» ENTRIES PROVIDED
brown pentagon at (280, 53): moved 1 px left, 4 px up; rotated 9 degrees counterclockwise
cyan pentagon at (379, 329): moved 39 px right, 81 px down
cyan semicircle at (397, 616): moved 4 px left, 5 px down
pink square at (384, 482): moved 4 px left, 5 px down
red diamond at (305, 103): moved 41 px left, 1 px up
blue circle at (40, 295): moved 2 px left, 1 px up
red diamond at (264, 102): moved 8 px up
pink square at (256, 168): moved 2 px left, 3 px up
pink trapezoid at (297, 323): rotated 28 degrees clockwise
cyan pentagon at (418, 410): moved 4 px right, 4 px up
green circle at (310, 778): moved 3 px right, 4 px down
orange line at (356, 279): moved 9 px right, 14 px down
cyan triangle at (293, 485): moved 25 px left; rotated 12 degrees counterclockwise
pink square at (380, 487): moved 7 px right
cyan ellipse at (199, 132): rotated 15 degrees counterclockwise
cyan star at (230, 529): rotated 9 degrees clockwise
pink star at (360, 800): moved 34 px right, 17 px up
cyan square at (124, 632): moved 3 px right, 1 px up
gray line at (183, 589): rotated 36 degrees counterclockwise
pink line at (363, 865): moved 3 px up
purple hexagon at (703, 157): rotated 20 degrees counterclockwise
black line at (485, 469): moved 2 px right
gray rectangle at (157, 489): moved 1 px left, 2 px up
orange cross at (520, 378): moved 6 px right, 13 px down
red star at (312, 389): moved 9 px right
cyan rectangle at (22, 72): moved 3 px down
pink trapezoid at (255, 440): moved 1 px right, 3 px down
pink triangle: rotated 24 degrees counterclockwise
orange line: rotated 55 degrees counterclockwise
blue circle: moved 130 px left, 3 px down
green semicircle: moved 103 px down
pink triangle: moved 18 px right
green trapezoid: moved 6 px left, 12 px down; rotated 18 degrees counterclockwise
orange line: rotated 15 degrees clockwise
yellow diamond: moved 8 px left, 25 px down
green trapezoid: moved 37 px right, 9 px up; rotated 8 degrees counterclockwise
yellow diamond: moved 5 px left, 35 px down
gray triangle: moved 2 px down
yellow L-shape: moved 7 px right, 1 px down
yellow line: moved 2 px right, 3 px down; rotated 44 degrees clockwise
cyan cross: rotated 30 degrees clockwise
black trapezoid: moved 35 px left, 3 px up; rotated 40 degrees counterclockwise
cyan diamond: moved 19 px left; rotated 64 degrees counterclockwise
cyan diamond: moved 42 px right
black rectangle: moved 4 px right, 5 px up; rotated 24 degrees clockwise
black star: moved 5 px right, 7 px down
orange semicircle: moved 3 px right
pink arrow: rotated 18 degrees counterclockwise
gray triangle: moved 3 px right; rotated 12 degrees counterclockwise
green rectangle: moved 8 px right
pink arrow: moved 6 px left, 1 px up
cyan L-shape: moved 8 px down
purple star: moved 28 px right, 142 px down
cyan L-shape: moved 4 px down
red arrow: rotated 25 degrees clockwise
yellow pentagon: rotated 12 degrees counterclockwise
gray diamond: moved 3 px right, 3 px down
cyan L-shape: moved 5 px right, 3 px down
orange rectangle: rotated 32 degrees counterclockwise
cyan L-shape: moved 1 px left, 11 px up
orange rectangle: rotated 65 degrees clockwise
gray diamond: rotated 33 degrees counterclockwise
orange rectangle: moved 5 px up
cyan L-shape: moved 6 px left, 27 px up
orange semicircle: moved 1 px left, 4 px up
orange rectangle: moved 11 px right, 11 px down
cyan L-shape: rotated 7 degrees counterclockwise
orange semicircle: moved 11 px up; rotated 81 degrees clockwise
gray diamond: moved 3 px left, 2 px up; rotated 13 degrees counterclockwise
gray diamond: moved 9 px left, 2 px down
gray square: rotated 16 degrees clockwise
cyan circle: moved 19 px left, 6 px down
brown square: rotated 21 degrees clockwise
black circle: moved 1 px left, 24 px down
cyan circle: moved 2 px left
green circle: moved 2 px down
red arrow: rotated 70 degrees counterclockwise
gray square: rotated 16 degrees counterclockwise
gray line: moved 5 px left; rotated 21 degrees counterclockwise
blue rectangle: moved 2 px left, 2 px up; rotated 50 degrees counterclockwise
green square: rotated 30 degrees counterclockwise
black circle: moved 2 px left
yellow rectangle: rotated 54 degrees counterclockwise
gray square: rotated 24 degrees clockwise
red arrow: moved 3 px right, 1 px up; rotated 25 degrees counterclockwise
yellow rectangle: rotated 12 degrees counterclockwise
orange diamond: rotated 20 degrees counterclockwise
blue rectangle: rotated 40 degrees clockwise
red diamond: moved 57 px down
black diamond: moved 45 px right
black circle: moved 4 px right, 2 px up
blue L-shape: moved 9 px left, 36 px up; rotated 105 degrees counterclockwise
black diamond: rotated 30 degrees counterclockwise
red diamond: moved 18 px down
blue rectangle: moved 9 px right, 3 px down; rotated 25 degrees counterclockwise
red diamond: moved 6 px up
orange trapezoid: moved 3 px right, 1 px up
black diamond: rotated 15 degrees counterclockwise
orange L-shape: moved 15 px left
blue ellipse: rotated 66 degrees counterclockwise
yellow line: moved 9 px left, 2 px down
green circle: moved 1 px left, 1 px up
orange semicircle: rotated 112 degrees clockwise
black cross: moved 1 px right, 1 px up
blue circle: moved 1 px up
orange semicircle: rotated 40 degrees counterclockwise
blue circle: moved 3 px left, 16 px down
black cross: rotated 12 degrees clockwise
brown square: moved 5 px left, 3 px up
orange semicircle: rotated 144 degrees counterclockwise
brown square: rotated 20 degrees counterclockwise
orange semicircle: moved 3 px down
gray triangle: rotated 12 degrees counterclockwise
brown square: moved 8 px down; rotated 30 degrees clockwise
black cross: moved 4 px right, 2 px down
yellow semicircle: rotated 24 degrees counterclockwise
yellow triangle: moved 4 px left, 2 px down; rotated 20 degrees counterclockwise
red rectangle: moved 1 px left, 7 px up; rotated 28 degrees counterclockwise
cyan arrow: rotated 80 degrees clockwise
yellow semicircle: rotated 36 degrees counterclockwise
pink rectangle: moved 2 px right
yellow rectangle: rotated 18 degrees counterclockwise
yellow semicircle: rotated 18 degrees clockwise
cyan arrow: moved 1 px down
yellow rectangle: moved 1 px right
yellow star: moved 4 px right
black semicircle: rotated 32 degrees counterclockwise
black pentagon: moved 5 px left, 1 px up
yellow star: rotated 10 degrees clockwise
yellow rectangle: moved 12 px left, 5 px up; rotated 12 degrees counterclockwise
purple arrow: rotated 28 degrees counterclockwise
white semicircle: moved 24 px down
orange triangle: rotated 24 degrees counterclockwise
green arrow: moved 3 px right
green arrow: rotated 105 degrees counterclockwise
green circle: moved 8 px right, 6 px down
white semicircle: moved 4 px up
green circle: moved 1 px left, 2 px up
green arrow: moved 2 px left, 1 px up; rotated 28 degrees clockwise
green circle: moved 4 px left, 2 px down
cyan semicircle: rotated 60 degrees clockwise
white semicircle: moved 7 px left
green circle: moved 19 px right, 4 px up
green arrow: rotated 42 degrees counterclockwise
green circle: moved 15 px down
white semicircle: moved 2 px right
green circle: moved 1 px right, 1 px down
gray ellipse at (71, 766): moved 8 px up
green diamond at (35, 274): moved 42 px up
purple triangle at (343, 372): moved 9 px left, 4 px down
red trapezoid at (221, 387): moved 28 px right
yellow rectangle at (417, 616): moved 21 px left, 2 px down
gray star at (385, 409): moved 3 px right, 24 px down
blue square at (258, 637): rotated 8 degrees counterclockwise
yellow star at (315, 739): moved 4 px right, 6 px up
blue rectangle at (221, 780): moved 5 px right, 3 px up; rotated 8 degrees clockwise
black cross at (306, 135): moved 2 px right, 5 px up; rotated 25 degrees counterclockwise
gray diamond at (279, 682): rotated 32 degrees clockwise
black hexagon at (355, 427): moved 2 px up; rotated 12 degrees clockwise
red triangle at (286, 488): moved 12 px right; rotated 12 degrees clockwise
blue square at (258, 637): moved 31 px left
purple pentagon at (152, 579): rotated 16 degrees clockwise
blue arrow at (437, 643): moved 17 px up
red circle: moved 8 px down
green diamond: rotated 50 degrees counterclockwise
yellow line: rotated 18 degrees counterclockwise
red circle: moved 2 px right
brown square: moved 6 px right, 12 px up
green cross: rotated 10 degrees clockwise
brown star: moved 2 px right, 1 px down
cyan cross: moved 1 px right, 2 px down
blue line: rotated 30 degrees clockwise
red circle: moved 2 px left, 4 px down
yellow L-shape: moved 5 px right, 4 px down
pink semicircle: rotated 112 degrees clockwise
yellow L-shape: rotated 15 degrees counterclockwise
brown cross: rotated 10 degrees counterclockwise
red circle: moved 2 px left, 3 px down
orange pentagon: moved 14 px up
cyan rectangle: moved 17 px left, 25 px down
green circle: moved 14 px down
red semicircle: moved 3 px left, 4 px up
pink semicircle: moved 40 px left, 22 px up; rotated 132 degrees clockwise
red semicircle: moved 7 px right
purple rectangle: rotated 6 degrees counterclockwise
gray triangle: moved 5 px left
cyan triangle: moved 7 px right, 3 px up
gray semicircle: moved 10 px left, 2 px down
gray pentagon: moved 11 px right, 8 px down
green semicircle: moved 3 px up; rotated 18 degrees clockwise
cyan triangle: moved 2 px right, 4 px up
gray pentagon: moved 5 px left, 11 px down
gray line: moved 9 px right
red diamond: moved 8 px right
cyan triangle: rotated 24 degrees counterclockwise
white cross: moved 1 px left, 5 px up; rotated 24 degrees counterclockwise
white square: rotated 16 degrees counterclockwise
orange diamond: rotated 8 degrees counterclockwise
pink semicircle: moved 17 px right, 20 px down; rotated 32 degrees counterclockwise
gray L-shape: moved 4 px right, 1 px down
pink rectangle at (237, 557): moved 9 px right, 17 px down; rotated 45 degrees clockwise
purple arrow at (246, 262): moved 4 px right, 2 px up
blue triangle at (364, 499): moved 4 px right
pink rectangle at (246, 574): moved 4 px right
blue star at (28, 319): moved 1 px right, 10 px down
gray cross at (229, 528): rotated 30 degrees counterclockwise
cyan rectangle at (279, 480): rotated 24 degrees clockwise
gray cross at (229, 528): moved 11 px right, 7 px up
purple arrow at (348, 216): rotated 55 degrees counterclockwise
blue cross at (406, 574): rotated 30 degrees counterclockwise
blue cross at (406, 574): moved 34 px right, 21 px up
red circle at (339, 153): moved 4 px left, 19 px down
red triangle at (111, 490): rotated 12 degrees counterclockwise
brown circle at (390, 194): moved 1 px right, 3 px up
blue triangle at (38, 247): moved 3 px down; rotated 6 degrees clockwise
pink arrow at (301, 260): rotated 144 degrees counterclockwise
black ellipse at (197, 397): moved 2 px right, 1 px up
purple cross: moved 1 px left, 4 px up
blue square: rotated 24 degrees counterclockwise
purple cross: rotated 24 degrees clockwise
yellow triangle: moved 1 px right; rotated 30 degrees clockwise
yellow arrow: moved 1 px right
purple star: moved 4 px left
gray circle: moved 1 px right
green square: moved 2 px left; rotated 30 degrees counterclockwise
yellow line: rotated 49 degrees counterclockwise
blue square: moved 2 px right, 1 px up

» WORK TO BE COMPLETED
Copy the lines above exactly, from the first line through the line containing "pink square at (384, 482): moved", inclusive.

» EXERCISE SOLUTION
brown pentagon at (280, 53): moved 1 px left, 4 px up; rotated 9 degrees counterclockwise
cyan pentagon at (379, 329): moved 39 px right, 81 px down
cyan semicircle at (397, 616): moved 4 px left, 5 px down
pink square at (384, 482): moved 4 px left, 5 px down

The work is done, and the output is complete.